====== ENTRIES SUPPLIED ======

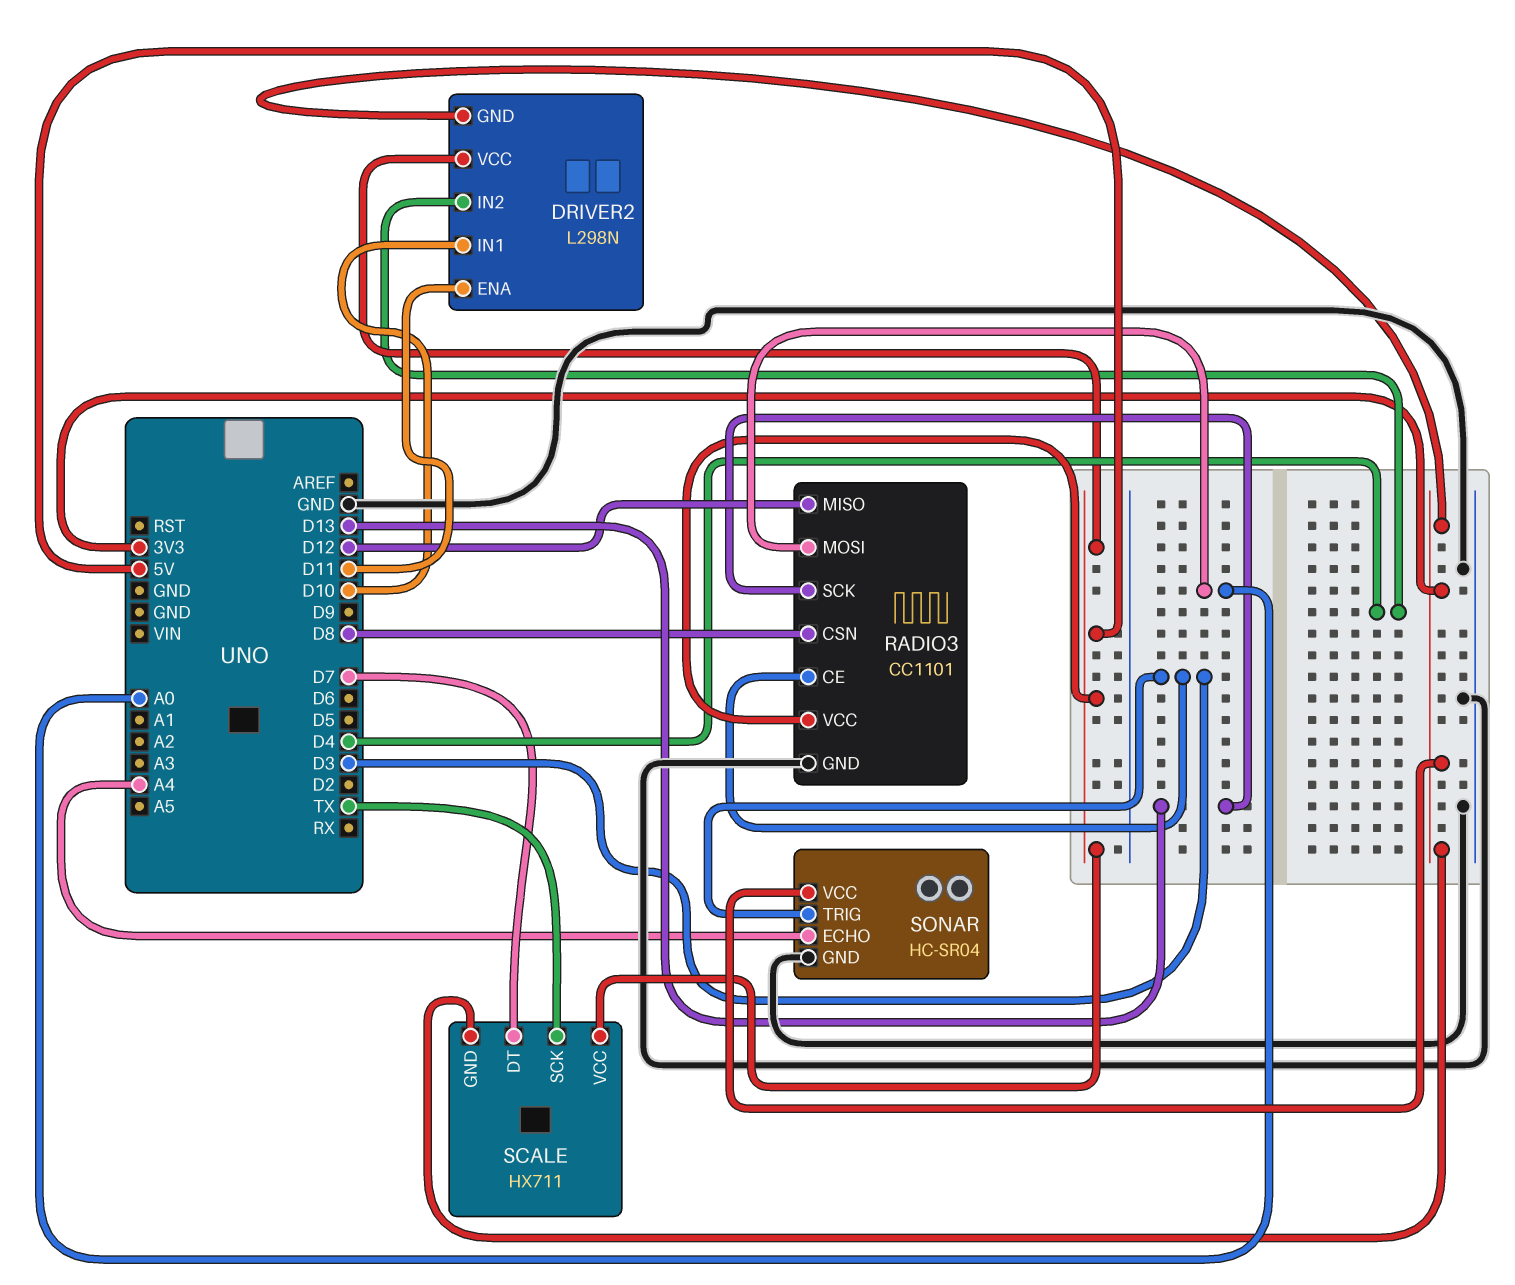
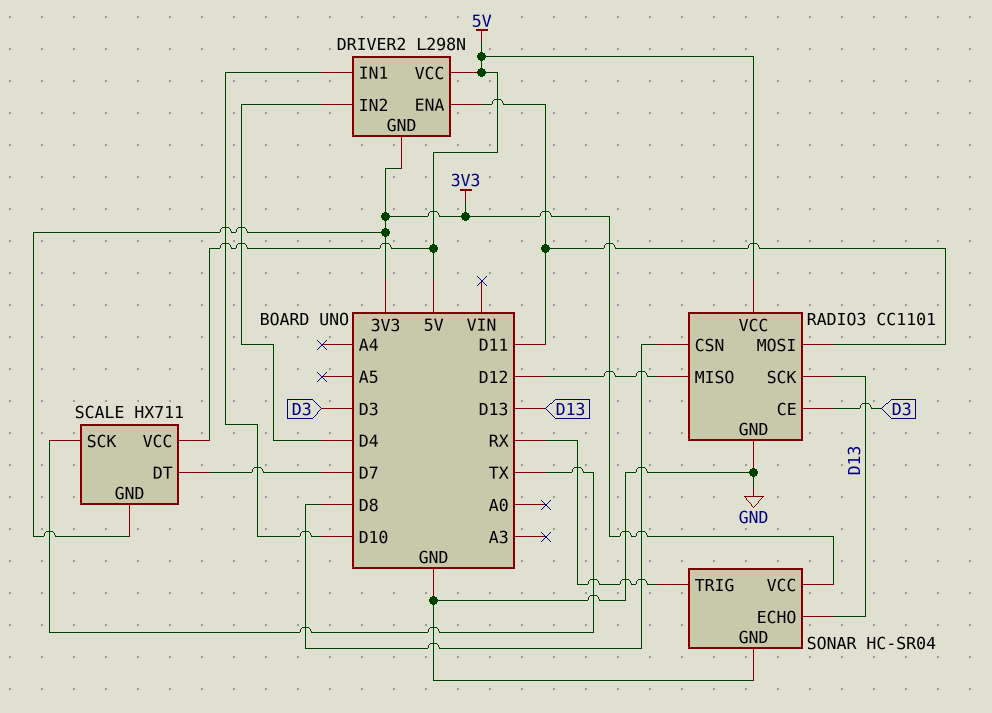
RADIO3 pin MOSI: A0 -> D11
SONAR pin ECHO: A4 -> D13
SONAR pin TRIG: D3 -> RX

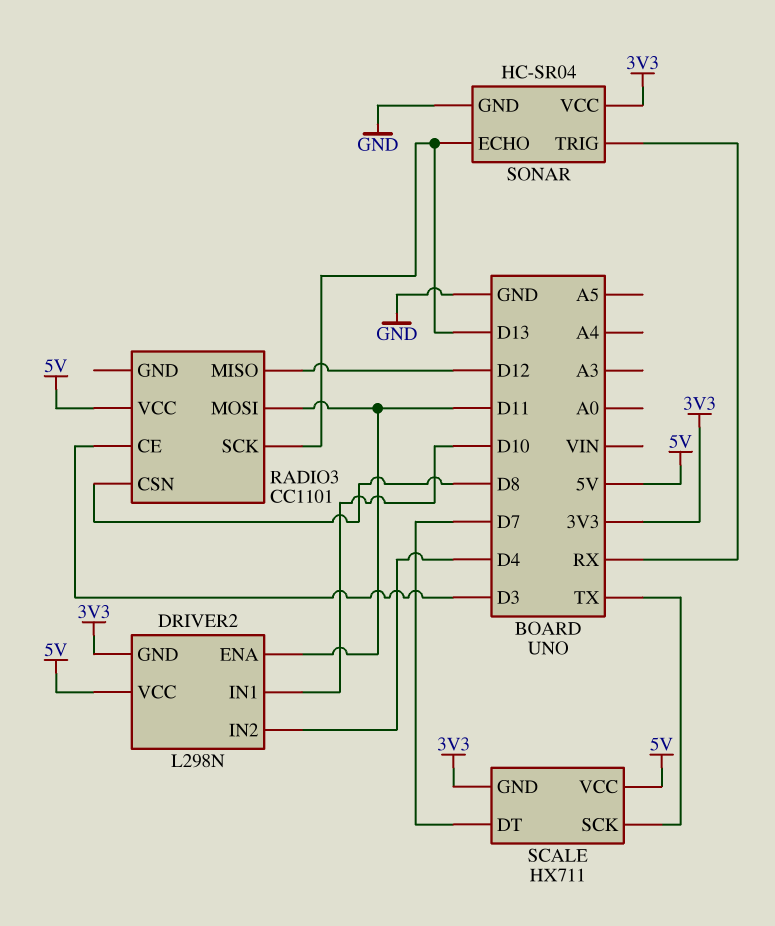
RADIO3 pin GND: GND -> none

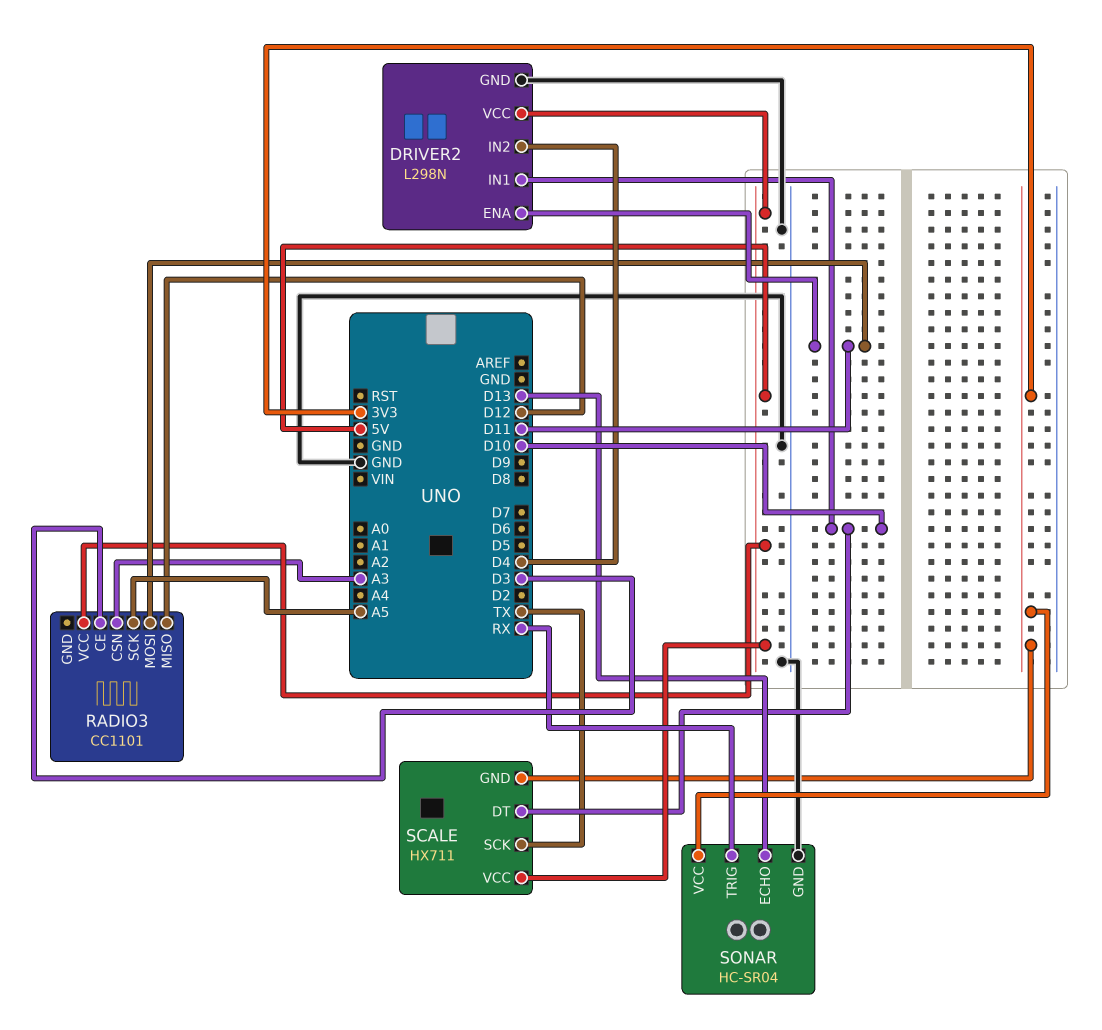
DRIVER2 pin GND: 3V3 -> GND
RADIO3 pin CSN: D8 -> A3
RADIO3 pin SCK: D13 -> A5
SCALE pin DT: D7 -> D10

======

Wherever the word "SONAR" appears in the entries above, copy that whole line.

**WRITTEN RESPONSE:**
SONAR pin ECHO: A4 -> D13
SONAR pin TRIG: D3 -> RX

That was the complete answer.